> [DATA PROVIDED]:
◇ ◇ ◇ ◇ ◇

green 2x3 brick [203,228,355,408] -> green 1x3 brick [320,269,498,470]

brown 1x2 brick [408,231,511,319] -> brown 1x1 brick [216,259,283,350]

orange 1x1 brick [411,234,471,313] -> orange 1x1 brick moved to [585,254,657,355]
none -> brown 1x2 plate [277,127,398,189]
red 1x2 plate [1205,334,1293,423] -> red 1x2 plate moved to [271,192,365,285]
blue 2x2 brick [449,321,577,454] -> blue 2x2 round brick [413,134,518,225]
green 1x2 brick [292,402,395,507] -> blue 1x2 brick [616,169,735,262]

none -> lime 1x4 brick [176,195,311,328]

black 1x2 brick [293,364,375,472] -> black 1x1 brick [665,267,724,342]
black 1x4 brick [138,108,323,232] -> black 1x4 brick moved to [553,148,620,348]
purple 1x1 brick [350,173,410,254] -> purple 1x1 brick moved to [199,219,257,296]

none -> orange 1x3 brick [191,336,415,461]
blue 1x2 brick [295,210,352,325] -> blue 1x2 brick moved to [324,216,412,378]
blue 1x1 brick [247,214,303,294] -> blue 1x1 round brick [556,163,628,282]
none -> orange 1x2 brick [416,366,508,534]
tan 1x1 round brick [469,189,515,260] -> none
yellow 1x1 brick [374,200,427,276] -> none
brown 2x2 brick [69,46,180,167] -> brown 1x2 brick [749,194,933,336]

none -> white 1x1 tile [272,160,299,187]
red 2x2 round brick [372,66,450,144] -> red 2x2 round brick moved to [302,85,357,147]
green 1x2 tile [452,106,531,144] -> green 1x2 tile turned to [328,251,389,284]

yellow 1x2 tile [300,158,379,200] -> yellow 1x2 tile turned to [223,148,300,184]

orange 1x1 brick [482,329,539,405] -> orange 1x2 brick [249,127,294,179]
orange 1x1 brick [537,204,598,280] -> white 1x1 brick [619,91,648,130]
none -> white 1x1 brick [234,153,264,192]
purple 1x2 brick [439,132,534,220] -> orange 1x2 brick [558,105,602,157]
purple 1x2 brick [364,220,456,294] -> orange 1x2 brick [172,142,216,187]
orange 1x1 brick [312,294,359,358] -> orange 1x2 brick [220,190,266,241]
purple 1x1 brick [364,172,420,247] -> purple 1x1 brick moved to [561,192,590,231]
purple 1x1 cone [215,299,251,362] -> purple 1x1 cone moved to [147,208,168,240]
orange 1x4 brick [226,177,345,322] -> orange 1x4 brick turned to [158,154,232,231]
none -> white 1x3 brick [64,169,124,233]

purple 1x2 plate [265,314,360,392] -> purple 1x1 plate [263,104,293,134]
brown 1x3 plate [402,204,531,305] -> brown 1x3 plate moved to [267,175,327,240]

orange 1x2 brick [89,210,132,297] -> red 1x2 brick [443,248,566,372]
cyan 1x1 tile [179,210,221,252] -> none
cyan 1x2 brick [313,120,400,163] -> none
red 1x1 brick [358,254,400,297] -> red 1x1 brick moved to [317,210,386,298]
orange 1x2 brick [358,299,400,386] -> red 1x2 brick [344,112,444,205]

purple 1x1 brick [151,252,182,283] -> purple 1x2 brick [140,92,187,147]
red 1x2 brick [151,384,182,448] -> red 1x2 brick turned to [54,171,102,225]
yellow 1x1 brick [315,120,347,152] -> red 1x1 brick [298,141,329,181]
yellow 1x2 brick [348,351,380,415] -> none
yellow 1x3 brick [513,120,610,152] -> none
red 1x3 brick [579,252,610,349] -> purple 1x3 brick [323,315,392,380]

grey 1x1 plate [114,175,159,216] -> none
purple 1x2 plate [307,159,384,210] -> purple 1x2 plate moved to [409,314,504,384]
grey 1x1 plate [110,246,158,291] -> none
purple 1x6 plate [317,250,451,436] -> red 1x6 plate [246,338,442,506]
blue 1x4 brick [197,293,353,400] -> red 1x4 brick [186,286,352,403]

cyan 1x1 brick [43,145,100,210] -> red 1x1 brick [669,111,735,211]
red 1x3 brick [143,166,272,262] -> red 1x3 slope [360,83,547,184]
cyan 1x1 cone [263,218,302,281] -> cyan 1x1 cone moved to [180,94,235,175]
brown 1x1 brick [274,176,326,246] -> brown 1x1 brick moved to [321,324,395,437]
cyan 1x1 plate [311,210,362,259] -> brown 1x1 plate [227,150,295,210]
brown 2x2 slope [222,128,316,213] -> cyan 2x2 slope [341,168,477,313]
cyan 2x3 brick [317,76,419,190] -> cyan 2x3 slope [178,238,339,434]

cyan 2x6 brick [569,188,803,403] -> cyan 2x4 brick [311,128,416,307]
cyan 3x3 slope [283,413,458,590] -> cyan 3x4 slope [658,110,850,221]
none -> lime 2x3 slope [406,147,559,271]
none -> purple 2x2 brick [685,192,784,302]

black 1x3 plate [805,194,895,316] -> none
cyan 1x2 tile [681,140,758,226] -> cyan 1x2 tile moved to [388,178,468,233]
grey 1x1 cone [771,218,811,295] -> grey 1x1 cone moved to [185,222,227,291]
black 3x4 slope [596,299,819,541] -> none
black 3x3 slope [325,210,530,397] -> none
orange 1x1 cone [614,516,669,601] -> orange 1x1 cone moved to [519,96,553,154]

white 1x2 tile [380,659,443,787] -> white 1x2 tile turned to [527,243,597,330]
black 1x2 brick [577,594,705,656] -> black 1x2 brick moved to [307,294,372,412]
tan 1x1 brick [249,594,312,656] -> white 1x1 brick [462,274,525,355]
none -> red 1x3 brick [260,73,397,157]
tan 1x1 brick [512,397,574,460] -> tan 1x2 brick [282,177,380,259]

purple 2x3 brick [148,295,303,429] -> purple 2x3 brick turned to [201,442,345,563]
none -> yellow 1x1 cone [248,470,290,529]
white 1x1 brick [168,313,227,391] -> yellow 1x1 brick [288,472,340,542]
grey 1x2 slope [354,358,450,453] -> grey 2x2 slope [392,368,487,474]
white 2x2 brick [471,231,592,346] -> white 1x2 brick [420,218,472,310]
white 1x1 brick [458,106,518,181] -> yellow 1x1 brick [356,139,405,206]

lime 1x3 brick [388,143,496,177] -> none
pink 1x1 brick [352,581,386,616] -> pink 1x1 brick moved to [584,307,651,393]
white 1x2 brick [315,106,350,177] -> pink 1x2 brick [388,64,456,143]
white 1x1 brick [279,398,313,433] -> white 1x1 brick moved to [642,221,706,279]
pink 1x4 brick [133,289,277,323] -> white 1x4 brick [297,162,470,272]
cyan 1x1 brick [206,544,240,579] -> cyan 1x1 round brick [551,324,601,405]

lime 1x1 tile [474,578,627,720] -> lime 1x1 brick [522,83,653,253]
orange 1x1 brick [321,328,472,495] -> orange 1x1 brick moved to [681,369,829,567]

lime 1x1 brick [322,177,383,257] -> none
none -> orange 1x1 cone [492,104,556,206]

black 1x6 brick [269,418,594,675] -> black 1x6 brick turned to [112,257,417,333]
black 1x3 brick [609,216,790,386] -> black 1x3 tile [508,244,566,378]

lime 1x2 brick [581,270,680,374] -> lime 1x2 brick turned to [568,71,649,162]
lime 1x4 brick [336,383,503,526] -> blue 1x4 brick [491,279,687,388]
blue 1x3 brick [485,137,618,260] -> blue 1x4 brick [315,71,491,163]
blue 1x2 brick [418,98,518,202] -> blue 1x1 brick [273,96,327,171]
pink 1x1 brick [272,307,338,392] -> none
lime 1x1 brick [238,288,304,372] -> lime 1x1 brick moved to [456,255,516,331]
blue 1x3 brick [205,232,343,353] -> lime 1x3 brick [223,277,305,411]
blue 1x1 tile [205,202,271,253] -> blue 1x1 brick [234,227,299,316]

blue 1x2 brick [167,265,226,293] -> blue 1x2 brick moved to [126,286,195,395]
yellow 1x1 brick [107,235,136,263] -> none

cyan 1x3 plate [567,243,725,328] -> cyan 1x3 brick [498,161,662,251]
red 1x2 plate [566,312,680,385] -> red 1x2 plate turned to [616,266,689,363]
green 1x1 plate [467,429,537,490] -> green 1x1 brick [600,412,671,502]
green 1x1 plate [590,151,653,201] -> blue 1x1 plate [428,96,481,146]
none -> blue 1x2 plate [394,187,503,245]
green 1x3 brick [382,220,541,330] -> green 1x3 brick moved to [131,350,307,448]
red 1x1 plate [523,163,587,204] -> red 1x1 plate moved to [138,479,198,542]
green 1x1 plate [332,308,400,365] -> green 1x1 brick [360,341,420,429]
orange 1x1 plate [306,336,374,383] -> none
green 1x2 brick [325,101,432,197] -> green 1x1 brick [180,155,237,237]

◇ ◇ ◇ ◇ ◇

> [WHAT TO WORK ON]:
What are the lines from the one with "yellow 1x1 brick [107,235,136,263] -> none" through the end of the records above? Set them down exactly, both ends included, and nothing else.

> [THE COMPLETED TASK]:
yellow 1x1 brick [107,235,136,263] -> none

cyan 1x3 plate [567,243,725,328] -> cyan 1x3 brick [498,161,662,251]
red 1x2 plate [566,312,680,385] -> red 1x2 plate turned to [616,266,689,363]
green 1x1 plate [467,429,537,490] -> green 1x1 brick [600,412,671,502]
green 1x1 plate [590,151,653,201] -> blue 1x1 plate [428,96,481,146]
none -> blue 1x2 plate [394,187,503,245]
green 1x3 brick [382,220,541,330] -> green 1x3 brick moved to [131,350,307,448]
red 1x1 plate [523,163,587,204] -> red 1x1 plate moved to [138,479,198,542]
green 1x1 plate [332,308,400,365] -> green 1x1 brick [360,341,420,429]
orange 1x1 plate [306,336,374,383] -> none
green 1x2 brick [325,101,432,197] -> green 1x1 brick [180,155,237,237]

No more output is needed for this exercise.